(Items from a dataset)
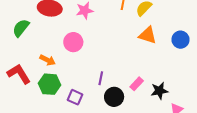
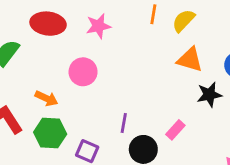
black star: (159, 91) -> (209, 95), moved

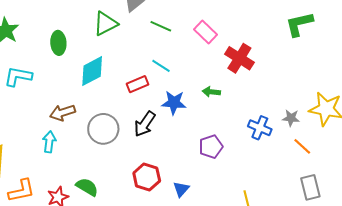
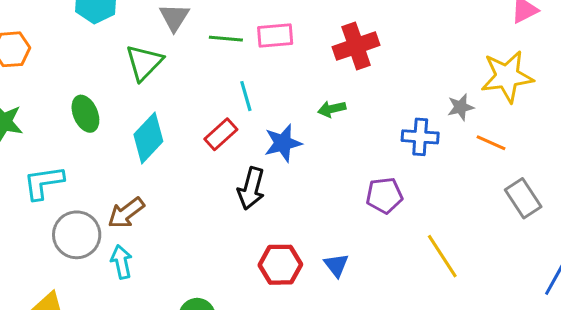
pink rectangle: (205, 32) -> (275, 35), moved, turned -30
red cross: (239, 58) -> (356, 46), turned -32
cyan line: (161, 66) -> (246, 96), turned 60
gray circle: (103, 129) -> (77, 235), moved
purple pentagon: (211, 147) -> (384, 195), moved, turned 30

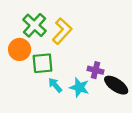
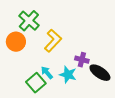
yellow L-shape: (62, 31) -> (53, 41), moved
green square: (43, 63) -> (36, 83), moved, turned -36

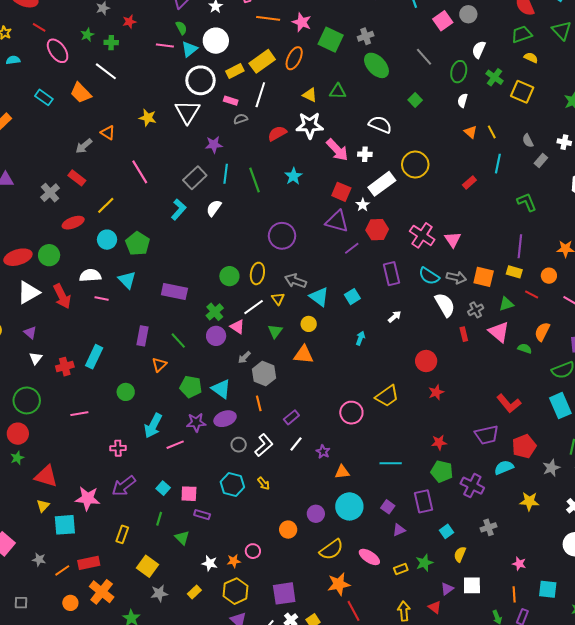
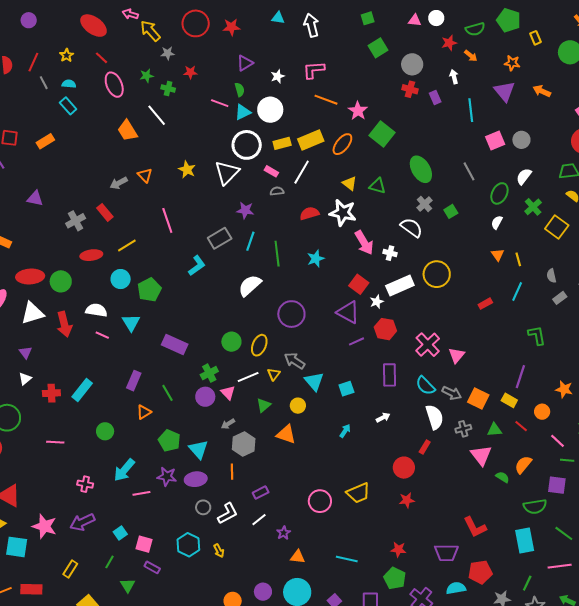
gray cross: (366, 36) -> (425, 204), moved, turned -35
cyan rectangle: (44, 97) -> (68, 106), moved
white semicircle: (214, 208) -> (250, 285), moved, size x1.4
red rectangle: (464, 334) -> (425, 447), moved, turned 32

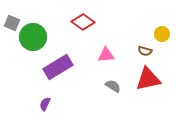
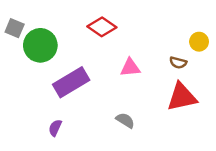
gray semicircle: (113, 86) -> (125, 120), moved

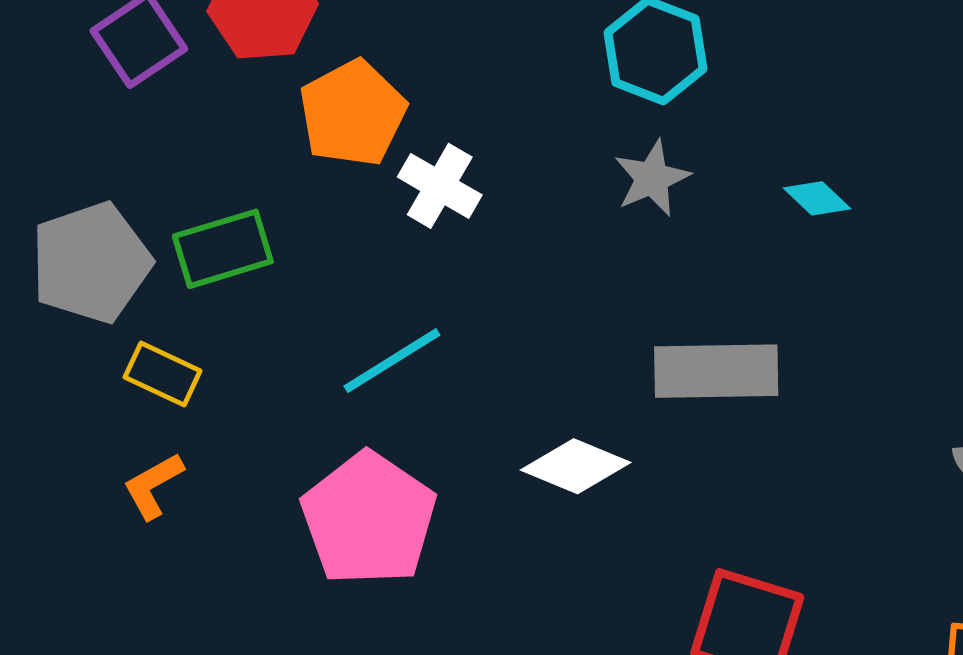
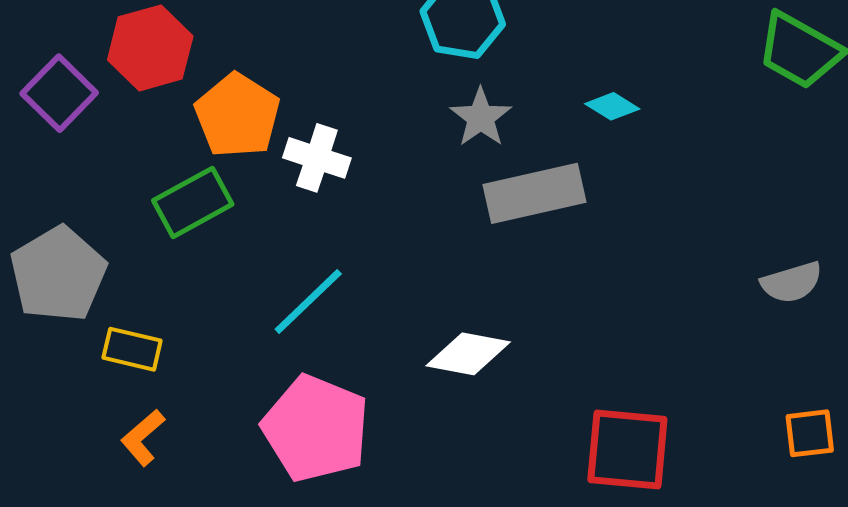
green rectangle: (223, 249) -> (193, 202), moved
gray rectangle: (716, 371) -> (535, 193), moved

■ **Directions for this task**
In the entries above, identify every line with the string "green".

■ **Solved exercise**
green square: (43, 63) -> (36, 83), moved, turned -36
green rectangle: (223, 249) -> (193, 202), moved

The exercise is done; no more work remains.